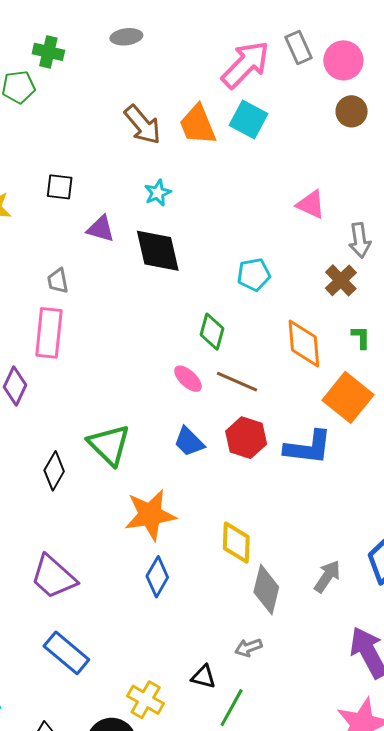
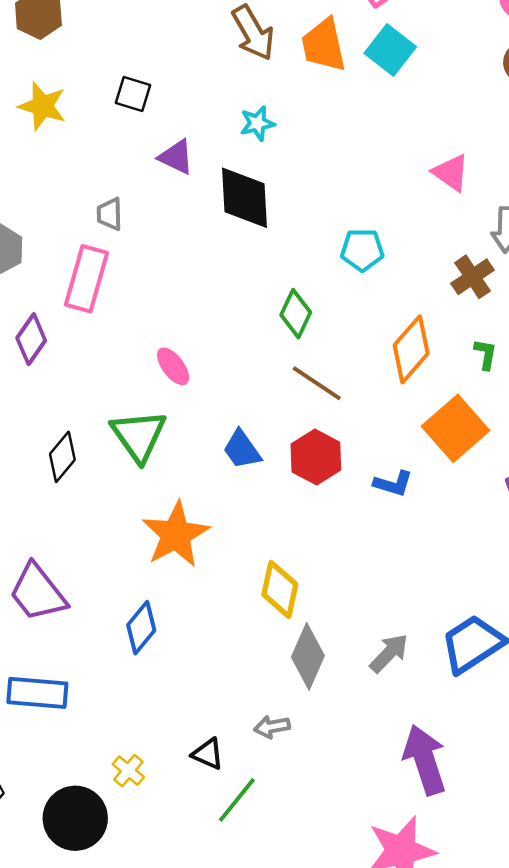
orange diamond: (304, 343) -> (411, 349), turned 36
pink ellipse: (188, 379) -> (173, 366), moved
blue L-shape: (308, 447) -> (393, 484), size x0.6
orange star: (150, 515) -> (176, 535), turned -30
blue diamond: (157, 577) -> (141, 628), moved
blue rectangle: (66, 653) -> (37, 693), turned -45
yellow cross: (146, 700) -> (128, 771), size x0.7

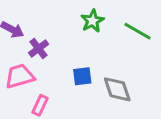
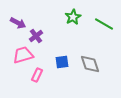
blue square: (82, 76) -> (62, 62), moved

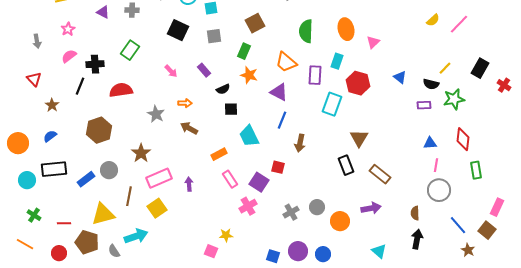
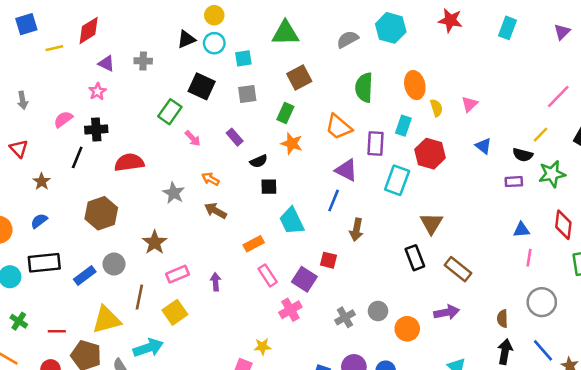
yellow semicircle: (433, 20) -> (436, 108), moved, turned -64
pink line: (459, 24) -> (558, 96), moved
pink star: (68, 29) -> (97, 91), moved
pink triangle: (373, 42) -> (469, 104), moved
green rectangle: (130, 50) -> (170, 112), moved
purple triangle: (279, 92) -> (346, 170), moved
orange arrow: (185, 103) -> (210, 179), turned -152
pink rectangle: (159, 178) -> (177, 274), size x0.7
gray circle: (439, 190) -> (542, 302), moved
blue line: (458, 225) -> (543, 350), moved

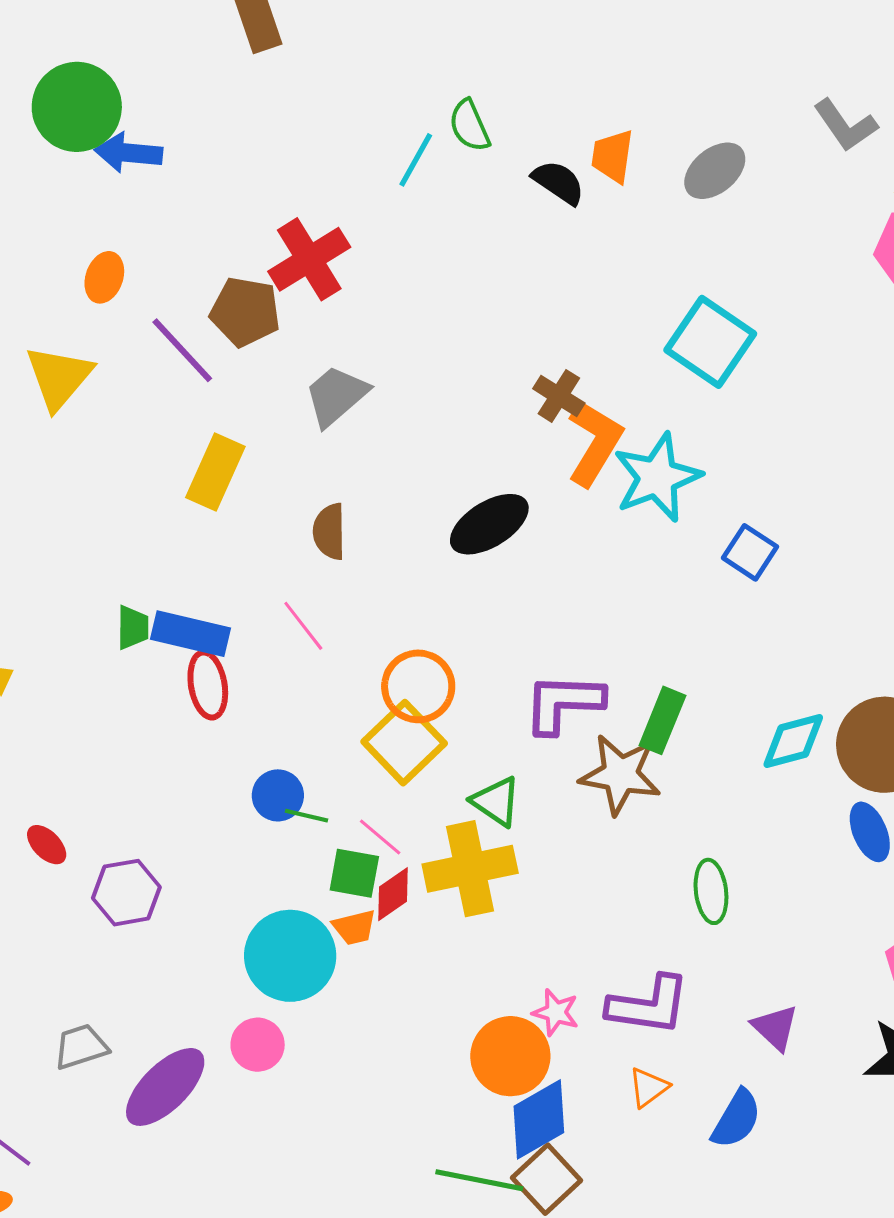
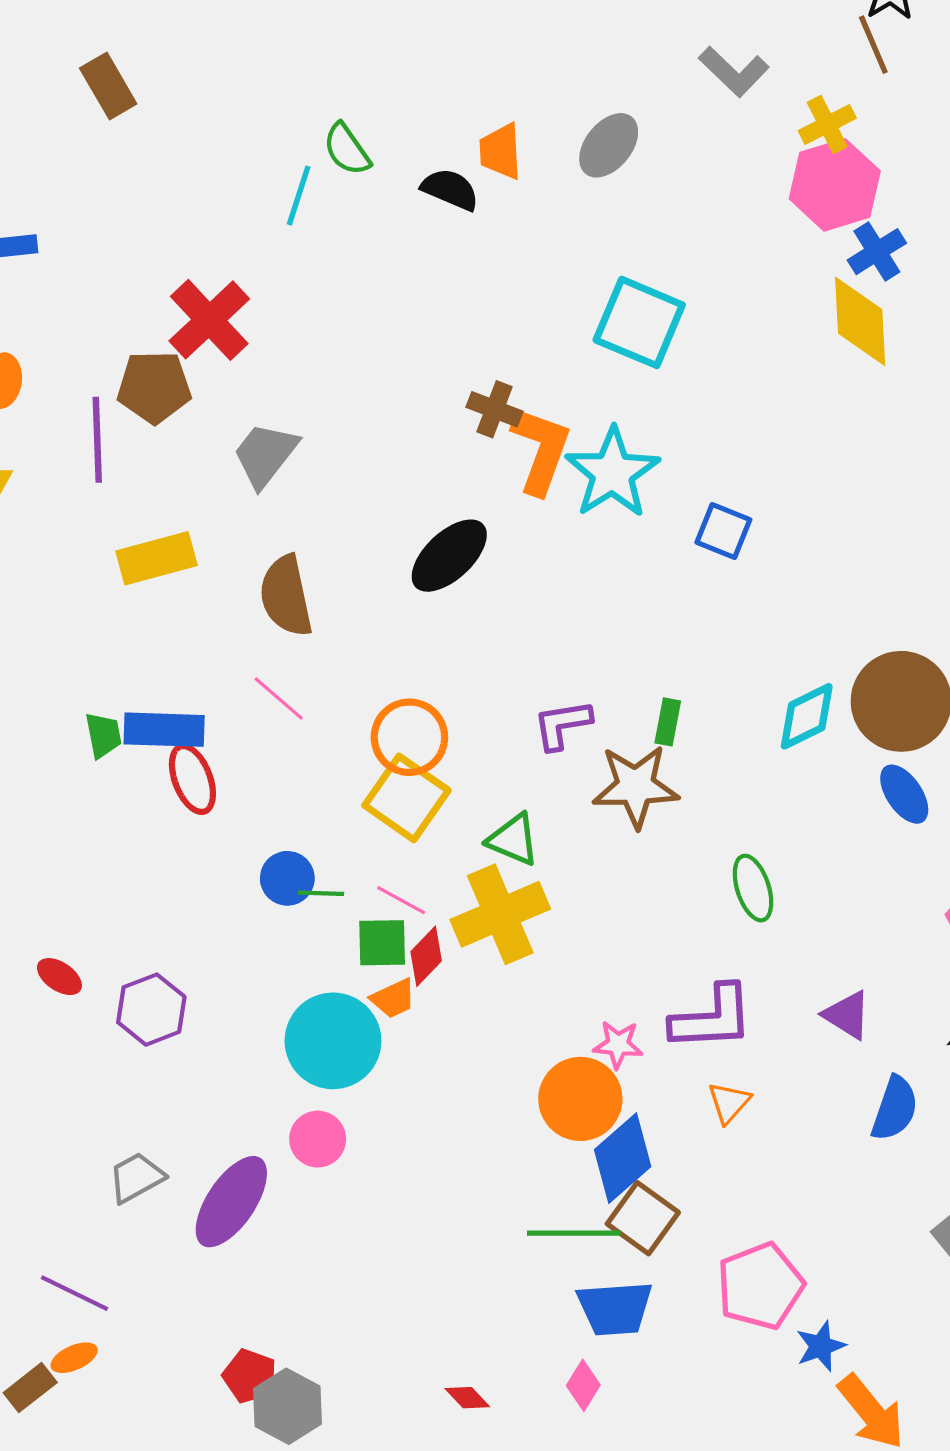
purple line: (182, 350) -> (97, 440), turned 52
yellow rectangle: (215, 472) -> (156, 558), turned 62
brown semicircle: (329, 532) -> (286, 596), size x1.4
purple L-shape: (563, 703) -> (562, 725), size x0.7
green rectangle: (662, 720) -> (668, 722), size x0.7
blue semicircle: (736, 1119) -> (895, 1108), moved

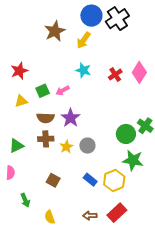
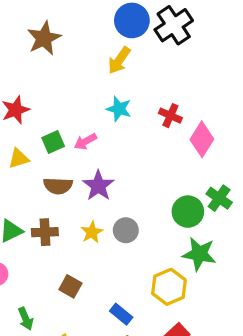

* [TASK]:
For each line of the data that has the word "semicircle", report that line.

* [WORKED SOLUTION]:
yellow semicircle: (433, 20) -> (436, 108), moved, turned -64
brown semicircle: (329, 532) -> (286, 596), size x1.4
blue semicircle: (736, 1119) -> (895, 1108), moved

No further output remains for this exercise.